Version difference data:
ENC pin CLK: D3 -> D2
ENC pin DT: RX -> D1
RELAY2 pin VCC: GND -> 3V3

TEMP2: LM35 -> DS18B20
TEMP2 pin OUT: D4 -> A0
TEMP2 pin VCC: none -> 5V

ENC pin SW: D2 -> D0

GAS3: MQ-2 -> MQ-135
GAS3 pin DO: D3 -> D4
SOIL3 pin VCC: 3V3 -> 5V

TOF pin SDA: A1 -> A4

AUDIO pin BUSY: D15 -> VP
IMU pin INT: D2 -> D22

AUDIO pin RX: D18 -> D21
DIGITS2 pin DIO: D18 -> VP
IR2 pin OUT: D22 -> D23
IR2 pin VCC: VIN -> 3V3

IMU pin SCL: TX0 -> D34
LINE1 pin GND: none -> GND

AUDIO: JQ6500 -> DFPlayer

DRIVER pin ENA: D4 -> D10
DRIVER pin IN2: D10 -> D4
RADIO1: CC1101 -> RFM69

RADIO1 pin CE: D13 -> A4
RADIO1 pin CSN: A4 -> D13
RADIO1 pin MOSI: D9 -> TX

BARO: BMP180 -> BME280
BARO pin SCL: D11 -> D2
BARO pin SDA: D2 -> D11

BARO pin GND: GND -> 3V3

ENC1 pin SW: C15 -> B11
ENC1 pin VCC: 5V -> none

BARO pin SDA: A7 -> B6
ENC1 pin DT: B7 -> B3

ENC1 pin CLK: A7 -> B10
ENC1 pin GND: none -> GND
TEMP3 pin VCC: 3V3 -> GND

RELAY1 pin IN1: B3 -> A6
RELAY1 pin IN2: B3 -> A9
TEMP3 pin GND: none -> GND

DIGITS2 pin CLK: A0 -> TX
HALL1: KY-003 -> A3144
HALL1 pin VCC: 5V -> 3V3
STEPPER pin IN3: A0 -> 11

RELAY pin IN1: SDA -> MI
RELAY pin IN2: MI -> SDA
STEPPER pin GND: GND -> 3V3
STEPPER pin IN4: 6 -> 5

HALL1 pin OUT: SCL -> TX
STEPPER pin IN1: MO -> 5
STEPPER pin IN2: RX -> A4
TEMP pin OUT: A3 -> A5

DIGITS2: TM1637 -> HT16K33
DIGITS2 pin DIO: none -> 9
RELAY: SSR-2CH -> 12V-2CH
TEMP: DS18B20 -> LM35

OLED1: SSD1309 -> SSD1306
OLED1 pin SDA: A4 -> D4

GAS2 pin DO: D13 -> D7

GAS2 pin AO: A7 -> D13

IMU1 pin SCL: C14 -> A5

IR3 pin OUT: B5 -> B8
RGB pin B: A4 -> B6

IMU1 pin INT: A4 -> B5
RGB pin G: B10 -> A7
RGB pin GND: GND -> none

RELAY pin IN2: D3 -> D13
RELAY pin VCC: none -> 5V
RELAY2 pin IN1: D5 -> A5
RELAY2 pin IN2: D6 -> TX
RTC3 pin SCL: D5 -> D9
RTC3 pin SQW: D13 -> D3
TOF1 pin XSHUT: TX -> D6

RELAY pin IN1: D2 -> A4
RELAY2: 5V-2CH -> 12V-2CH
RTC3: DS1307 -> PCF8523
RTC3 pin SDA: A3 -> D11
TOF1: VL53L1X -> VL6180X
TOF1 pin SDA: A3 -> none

§ EXERCISE DIRECTIONS:
Give the entries once more, exactly as they appear.

§ WRITTEN ANSWER:
ENC pin CLK: D3 -> D2
ENC pin DT: RX -> D1
RELAY2 pin VCC: GND -> 3V3

TEMP2: LM35 -> DS18B20
TEMP2 pin OUT: D4 -> A0
TEMP2 pin VCC: none -> 5V

ENC pin SW: D2 -> D0

GAS3: MQ-2 -> MQ-135
GAS3 pin DO: D3 -> D4
SOIL3 pin VCC: 3V3 -> 5V

TOF pin SDA: A1 -> A4

AUDIO pin BUSY: D15 -> VP
IMU pin INT: D2 -> D22

AUDIO pin RX: D18 -> D21
DIGITS2 pin DIO: D18 -> VP
IR2 pin OUT: D22 -> D23
IR2 pin VCC: VIN -> 3V3

IMU pin SCL: TX0 -> D34
LINE1 pin GND: none -> GND

AUDIO: JQ6500 -> DFPlayer

DRIVER pin ENA: D4 -> D10
DRIVER pin IN2: D10 -> D4
RADIO1: CC1101 -> RFM69

RADIO1 pin CE: D13 -> A4
RADIO1 pin CSN: A4 -> D13
RADIO1 pin MOSI: D9 -> TX

BARO: BMP180 -> BME280
BARO pin SCL: D11 -> D2
BARO pin SDA: D2 -> D11

BARO pin GND: GND -> 3V3

ENC1 pin SW: C15 -> B11
ENC1 pin VCC: 5V -> none

BARO pin SDA: A7 -> B6
ENC1 pin DT: B7 -> B3

ENC1 pin CLK: A7 -> B10
ENC1 pin GND: none -> GND
TEMP3 pin VCC: 3V3 -> GND

RELAY1 pin IN1: B3 -> A6
RELAY1 pin IN2: B3 -> A9
TEMP3 pin GND: none -> GND

DIGITS2 pin CLK: A0 -> TX
HALL1: KY-003 -> A3144
HALL1 pin VCC: 5V -> 3V3
STEPPER pin IN3: A0 -> 11

RELAY pin IN1: SDA -> MI
RELAY pin IN2: MI -> SDA
STEPPER pin GND: GND -> 3V3
STEPPER pin IN4: 6 -> 5

HALL1 pin OUT: SCL -> TX
STEPPER pin IN1: MO -> 5
STEPPER pin IN2: RX -> A4
TEMP pin OUT: A3 -> A5

DIGITS2: TM1637 -> HT16K33
DIGITS2 pin DIO: none -> 9
RELAY: SSR-2CH -> 12V-2CH
TEMP: DS18B20 -> LM35

OLED1: SSD1309 -> SSD1306
OLED1 pin SDA: A4 -> D4

GAS2 pin DO: D13 -> D7

GAS2 pin AO: A7 -> D13

IMU1 pin SCL: C14 -> A5

IR3 pin OUT: B5 -> B8
RGB pin B: A4 -> B6

IMU1 pin INT: A4 -> B5
RGB pin G: B10 -> A7
RGB pin GND: GND -> none

RELAY pin IN2: D3 -> D13
RELAY pin VCC: none -> 5V
RELAY2 pin IN1: D5 -> A5
RELAY2 pin IN2: D6 -> TX
RTC3 pin SCL: D5 -> D9
RTC3 pin SQW: D13 -> D3
TOF1 pin XSHUT: TX -> D6

RELAY pin IN1: D2 -> A4
RELAY2: 5V-2CH -> 12V-2CH
RTC3: DS1307 -> PCF8523
RTC3 pin SDA: A3 -> D11
TOF1: VL53L1X -> VL6180X
TOF1 pin SDA: A3 -> none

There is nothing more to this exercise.